━━ Records

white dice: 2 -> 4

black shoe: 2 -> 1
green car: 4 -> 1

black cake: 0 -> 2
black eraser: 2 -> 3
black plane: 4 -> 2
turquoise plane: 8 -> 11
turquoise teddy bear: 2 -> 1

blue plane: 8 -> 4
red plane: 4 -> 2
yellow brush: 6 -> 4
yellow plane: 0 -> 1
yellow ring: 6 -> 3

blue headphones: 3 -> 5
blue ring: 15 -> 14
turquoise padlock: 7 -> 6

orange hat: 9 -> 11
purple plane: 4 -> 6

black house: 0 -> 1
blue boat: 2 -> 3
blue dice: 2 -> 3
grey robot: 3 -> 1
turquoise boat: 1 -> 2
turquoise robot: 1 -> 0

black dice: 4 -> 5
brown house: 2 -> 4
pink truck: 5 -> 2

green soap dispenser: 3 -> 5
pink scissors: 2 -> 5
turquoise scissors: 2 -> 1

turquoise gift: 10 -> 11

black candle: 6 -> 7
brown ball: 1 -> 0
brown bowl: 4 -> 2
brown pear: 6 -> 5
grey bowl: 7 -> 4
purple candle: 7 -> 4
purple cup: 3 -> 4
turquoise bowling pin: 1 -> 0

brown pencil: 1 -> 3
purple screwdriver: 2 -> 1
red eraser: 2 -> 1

━━━━

## Problem statement:
Please be sure to repeat every entry exactly.

## Completed task:
white dice: 2 -> 4

black shoe: 2 -> 1
green car: 4 -> 1

black cake: 0 -> 2
black eraser: 2 -> 3
black plane: 4 -> 2
turquoise plane: 8 -> 11
turquoise teddy bear: 2 -> 1

blue plane: 8 -> 4
red plane: 4 -> 2
yellow brush: 6 -> 4
yellow plane: 0 -> 1
yellow ring: 6 -> 3

blue headphones: 3 -> 5
blue ring: 15 -> 14
turquoise padlock: 7 -> 6

orange hat: 9 -> 11
purple plane: 4 -> 6

black house: 0 -> 1
blue boat: 2 -> 3
blue dice: 2 -> 3
grey robot: 3 -> 1
turquoise boat: 1 -> 2
turquoise robot: 1 -> 0

black dice: 4 -> 5
brown house: 2 -> 4
pink truck: 5 -> 2

green soap dispenser: 3 -> 5
pink scissors: 2 -> 5
turquoise scissors: 2 -> 1

turquoise gift: 10 -> 11

black candle: 6 -> 7
brown ball: 1 -> 0
brown bowl: 4 -> 2
brown pear: 6 -> 5
grey bowl: 7 -> 4
purple candle: 7 -> 4
purple cup: 3 -> 4
turquoise bowling pin: 1 -> 0

brown pencil: 1 -> 3
purple screwdriver: 2 -> 1
red eraser: 2 -> 1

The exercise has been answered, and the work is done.